GIVEN DATA |

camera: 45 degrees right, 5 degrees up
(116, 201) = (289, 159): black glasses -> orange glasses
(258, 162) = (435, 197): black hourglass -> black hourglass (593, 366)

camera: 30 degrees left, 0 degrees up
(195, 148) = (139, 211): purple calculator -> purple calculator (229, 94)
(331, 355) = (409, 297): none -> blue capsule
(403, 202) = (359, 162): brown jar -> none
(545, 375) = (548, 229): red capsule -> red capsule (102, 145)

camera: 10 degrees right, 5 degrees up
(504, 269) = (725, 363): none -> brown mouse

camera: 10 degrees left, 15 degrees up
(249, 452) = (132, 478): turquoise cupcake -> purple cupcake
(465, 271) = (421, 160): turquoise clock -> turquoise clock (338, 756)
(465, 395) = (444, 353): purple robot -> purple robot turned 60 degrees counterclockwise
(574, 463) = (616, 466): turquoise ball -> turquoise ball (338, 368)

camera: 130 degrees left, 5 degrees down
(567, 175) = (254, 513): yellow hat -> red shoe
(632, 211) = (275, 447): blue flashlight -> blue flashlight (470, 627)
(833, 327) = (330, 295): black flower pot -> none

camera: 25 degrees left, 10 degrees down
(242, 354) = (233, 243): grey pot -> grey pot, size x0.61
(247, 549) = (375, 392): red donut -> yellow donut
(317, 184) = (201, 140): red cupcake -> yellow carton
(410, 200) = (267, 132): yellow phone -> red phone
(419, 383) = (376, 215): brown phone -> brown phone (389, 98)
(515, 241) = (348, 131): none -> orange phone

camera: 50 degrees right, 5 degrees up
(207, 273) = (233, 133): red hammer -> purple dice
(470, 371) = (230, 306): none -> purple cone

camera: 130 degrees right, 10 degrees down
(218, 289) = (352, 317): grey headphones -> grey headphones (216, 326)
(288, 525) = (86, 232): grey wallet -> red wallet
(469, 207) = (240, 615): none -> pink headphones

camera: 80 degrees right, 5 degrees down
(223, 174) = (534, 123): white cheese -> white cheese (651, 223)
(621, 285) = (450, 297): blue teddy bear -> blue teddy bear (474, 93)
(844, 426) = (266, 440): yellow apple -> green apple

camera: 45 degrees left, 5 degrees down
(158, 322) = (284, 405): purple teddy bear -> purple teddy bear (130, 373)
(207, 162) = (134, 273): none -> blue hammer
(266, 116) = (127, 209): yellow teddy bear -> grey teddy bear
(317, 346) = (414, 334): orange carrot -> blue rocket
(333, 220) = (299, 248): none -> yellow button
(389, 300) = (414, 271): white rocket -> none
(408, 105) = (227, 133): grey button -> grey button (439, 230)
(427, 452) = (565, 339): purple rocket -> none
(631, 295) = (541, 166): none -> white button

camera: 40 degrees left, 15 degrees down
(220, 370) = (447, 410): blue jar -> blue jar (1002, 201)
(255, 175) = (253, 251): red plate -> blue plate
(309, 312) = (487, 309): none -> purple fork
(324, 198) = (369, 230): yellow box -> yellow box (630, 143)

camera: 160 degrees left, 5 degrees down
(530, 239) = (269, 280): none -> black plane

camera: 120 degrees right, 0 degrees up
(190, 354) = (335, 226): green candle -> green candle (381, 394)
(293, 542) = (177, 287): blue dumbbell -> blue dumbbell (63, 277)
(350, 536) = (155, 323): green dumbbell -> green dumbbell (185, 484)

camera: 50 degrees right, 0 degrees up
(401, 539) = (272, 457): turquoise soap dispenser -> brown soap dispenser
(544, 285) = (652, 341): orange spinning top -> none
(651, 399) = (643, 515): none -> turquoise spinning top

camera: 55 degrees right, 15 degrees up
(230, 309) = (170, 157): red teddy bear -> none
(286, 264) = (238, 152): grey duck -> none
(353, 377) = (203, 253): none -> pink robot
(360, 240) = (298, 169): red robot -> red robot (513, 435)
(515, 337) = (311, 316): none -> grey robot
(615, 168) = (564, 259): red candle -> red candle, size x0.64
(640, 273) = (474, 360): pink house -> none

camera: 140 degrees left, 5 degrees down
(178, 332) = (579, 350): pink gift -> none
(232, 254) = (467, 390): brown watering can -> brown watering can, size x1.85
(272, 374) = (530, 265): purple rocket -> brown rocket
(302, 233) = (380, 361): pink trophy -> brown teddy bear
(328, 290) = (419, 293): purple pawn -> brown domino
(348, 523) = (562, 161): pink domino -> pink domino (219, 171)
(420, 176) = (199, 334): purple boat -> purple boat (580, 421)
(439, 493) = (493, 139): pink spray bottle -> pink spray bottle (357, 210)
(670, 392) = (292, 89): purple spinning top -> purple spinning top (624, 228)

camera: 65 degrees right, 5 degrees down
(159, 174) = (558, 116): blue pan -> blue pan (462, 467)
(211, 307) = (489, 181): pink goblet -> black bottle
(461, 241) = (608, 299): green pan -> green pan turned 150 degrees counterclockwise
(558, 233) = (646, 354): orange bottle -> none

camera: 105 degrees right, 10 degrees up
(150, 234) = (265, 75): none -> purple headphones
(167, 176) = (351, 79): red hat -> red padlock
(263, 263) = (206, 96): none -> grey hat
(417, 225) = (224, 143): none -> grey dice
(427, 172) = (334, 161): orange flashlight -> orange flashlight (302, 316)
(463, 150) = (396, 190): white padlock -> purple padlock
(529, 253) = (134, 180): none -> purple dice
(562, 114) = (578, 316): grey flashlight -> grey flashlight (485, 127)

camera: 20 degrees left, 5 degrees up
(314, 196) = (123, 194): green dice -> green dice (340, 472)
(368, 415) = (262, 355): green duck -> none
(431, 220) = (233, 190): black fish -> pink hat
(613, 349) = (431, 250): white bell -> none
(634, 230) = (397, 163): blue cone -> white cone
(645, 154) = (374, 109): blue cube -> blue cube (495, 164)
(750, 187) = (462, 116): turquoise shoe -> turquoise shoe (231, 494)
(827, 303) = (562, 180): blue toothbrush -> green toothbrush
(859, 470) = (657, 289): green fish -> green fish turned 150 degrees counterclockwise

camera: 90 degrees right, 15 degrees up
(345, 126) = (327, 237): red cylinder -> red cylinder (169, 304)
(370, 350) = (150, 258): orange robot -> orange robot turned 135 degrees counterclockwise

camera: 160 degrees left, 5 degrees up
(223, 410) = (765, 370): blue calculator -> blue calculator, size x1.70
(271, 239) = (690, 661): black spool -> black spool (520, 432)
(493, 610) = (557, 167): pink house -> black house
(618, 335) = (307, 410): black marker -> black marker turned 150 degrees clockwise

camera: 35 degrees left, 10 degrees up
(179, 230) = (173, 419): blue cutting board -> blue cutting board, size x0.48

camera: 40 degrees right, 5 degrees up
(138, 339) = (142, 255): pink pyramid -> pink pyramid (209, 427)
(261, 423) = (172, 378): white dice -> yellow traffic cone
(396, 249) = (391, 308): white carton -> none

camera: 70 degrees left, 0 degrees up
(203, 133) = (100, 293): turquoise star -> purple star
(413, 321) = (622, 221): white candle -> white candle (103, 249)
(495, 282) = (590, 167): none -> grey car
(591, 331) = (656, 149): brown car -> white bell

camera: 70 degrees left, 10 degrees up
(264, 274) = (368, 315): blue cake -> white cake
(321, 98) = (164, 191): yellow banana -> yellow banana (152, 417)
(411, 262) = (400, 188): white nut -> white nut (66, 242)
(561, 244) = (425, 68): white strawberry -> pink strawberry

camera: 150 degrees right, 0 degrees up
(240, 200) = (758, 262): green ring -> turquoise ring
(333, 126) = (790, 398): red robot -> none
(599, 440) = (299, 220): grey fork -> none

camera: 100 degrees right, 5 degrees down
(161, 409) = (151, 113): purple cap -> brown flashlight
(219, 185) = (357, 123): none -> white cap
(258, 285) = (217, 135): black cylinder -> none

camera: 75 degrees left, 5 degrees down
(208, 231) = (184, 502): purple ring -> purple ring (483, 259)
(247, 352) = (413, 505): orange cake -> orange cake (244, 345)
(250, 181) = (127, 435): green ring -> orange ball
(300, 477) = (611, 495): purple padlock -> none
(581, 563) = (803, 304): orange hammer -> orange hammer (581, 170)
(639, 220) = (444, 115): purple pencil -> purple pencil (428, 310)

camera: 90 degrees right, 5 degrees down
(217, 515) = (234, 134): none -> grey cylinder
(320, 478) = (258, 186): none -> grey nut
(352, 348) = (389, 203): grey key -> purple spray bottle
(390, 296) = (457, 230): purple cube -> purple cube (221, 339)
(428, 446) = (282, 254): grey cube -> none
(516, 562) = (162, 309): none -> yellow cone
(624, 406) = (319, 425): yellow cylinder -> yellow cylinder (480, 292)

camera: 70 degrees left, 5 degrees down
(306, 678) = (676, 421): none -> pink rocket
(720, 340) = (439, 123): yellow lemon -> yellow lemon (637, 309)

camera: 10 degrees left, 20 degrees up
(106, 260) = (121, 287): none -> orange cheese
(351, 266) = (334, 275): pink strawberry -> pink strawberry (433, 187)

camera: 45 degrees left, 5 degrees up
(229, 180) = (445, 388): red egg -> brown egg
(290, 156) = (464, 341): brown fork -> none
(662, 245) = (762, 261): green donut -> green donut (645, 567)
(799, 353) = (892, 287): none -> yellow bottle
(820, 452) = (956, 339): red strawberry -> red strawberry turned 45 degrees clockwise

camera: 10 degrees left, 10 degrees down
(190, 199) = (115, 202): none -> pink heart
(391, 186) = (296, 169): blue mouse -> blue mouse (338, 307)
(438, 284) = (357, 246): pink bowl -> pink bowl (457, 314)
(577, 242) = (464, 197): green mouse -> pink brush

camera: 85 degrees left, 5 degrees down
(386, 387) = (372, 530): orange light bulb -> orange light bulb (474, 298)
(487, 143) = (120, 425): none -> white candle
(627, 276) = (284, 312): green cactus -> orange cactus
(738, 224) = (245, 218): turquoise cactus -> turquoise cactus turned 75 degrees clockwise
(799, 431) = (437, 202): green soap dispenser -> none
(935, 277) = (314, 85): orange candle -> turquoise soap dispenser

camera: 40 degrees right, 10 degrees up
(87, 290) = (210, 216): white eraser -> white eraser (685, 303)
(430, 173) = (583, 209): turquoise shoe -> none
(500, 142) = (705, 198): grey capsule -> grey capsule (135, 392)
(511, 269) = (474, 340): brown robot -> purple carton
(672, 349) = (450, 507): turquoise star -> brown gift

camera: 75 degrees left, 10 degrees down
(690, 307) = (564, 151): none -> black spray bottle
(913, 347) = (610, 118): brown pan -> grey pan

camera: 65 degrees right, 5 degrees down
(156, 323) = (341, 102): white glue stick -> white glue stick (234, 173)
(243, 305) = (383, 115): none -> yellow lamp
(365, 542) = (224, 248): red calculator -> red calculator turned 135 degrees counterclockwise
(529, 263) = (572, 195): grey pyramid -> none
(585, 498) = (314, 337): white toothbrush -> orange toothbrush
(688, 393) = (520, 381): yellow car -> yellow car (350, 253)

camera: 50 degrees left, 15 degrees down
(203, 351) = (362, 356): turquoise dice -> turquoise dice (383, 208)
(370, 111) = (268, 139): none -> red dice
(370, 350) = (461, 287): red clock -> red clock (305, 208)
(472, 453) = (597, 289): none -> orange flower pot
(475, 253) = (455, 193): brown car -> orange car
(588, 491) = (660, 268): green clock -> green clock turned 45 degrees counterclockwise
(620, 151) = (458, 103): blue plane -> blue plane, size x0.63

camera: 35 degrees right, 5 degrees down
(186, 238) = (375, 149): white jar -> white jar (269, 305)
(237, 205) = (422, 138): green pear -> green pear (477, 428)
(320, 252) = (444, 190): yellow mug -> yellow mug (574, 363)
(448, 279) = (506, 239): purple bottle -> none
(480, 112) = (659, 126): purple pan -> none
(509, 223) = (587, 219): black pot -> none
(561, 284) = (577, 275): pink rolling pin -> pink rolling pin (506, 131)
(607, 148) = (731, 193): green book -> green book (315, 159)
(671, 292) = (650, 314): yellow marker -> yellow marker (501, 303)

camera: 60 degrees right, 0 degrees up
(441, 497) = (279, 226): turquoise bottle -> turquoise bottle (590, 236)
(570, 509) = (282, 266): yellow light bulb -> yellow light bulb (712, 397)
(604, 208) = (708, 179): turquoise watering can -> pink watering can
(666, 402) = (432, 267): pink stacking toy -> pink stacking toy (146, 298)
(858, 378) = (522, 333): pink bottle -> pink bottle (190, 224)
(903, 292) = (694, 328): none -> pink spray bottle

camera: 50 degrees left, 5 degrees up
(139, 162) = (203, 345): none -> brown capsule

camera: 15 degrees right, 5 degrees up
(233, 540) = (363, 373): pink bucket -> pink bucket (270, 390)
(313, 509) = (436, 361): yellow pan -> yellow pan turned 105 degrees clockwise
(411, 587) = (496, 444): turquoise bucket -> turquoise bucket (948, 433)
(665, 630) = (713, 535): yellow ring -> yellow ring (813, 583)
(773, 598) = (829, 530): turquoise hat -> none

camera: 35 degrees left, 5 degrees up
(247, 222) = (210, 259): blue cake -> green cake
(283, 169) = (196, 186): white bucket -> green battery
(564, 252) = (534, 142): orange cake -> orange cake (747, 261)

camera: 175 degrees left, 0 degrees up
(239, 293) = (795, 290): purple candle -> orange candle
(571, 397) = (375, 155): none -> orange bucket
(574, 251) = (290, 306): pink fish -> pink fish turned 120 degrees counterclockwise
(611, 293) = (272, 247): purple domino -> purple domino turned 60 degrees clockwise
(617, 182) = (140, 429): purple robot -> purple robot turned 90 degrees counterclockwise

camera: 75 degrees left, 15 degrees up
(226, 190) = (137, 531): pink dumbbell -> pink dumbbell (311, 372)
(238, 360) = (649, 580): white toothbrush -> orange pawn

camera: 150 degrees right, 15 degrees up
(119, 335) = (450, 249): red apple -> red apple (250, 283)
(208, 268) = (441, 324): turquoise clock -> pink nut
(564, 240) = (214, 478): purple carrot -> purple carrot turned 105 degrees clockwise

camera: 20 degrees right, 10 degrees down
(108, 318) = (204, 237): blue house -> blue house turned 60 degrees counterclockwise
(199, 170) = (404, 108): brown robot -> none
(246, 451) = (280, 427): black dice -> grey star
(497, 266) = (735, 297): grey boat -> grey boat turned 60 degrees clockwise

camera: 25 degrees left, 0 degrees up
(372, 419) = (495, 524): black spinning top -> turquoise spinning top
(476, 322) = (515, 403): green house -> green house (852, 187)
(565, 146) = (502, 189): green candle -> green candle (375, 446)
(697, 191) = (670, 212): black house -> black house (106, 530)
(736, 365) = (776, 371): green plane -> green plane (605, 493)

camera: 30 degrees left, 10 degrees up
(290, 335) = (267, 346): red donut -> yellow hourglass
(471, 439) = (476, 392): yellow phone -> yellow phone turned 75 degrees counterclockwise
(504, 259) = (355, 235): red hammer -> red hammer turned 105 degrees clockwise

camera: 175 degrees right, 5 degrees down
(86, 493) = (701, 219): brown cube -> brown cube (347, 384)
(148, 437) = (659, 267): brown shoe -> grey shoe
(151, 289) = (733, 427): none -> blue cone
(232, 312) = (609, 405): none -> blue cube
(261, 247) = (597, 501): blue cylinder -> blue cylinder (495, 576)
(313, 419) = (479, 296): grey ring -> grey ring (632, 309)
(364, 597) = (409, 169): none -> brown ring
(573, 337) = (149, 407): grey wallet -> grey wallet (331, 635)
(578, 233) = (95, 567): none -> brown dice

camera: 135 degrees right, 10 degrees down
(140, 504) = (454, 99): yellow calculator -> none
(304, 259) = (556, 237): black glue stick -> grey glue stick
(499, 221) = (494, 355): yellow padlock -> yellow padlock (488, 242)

INSTRUCTIONS TO FOLLOW |
Of all the entries above, output exactly the lines between the one holding "(207, 162) = (134, 273): none -> blue hammer" and the one holding "(515, 337) = (311, 316): none -> grey robot", inclusive.

YOUR RESPONSE |
(207, 162) = (134, 273): none -> blue hammer
(266, 116) = (127, 209): yellow teddy bear -> grey teddy bear
(317, 346) = (414, 334): orange carrot -> blue rocket
(333, 220) = (299, 248): none -> yellow button
(389, 300) = (414, 271): white rocket -> none
(408, 105) = (227, 133): grey button -> grey button (439, 230)
(427, 452) = (565, 339): purple rocket -> none
(631, 295) = (541, 166): none -> white button

camera: 40 degrees left, 15 degrees down
(220, 370) = (447, 410): blue jar -> blue jar (1002, 201)
(255, 175) = (253, 251): red plate -> blue plate
(309, 312) = (487, 309): none -> purple fork
(324, 198) = (369, 230): yellow box -> yellow box (630, 143)

camera: 160 degrees left, 5 degrees down
(530, 239) = (269, 280): none -> black plane

camera: 120 degrees right, 0 degrees up
(190, 354) = (335, 226): green candle -> green candle (381, 394)
(293, 542) = (177, 287): blue dumbbell -> blue dumbbell (63, 277)
(350, 536) = (155, 323): green dumbbell -> green dumbbell (185, 484)

camera: 50 degrees right, 0 degrees up
(401, 539) = (272, 457): turquoise soap dispenser -> brown soap dispenser
(544, 285) = (652, 341): orange spinning top -> none
(651, 399) = (643, 515): none -> turquoise spinning top

camera: 55 degrees right, 15 degrees up
(230, 309) = (170, 157): red teddy bear -> none
(286, 264) = (238, 152): grey duck -> none
(353, 377) = (203, 253): none -> pink robot
(360, 240) = (298, 169): red robot -> red robot (513, 435)
(515, 337) = (311, 316): none -> grey robot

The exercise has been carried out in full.